• [Information]
============
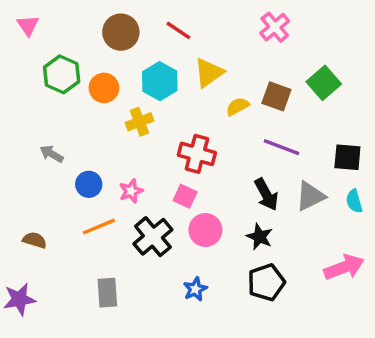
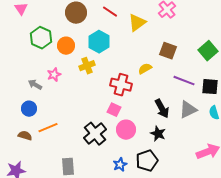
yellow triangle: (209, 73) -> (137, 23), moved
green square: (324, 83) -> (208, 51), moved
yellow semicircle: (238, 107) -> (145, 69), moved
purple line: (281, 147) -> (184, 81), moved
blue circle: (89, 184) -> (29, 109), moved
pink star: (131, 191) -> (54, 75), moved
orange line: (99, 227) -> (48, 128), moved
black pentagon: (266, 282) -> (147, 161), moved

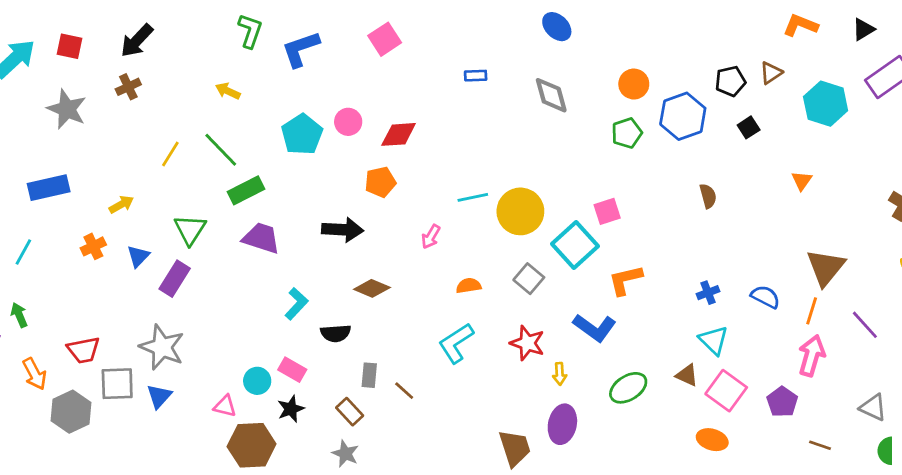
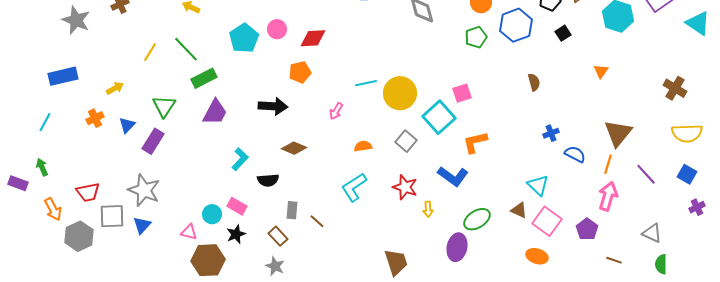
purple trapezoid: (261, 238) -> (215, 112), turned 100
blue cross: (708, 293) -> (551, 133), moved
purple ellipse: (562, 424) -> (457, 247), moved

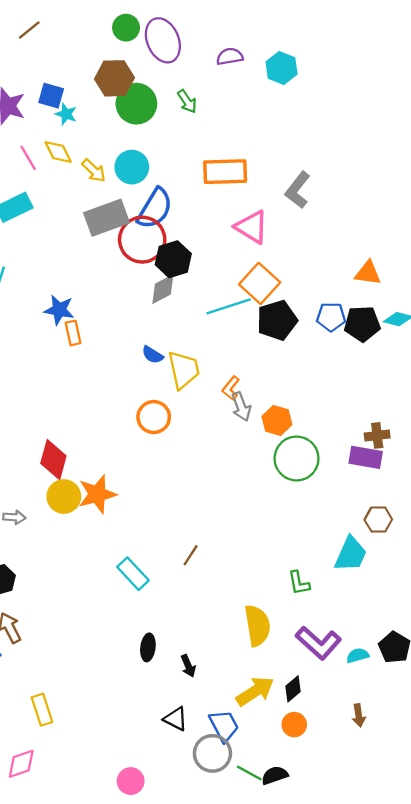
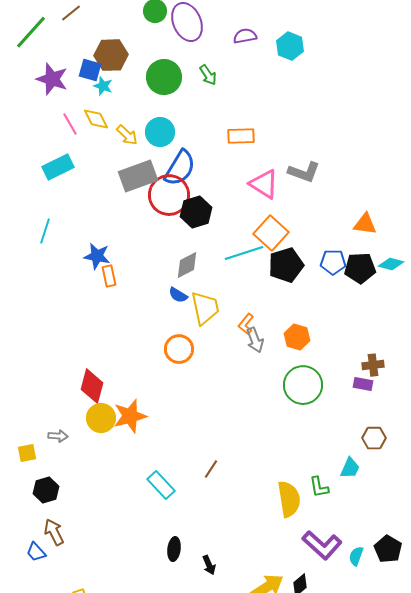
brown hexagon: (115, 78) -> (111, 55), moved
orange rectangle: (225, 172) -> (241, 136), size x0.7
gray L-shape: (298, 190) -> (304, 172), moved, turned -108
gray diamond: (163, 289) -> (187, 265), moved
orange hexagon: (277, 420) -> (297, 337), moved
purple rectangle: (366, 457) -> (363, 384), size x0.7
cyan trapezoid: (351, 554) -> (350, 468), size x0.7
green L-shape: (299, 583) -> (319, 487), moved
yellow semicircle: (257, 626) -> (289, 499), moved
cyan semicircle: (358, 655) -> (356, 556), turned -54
============
• [What the task requires] Please return each line of the data above in which the word "orange" occurs.

• [Exercise solution]
orange line: (99, 227) -> (48, 128), moved
orange rectangle: (225, 172) -> (241, 136), size x0.7
orange hexagon: (277, 420) -> (297, 337), moved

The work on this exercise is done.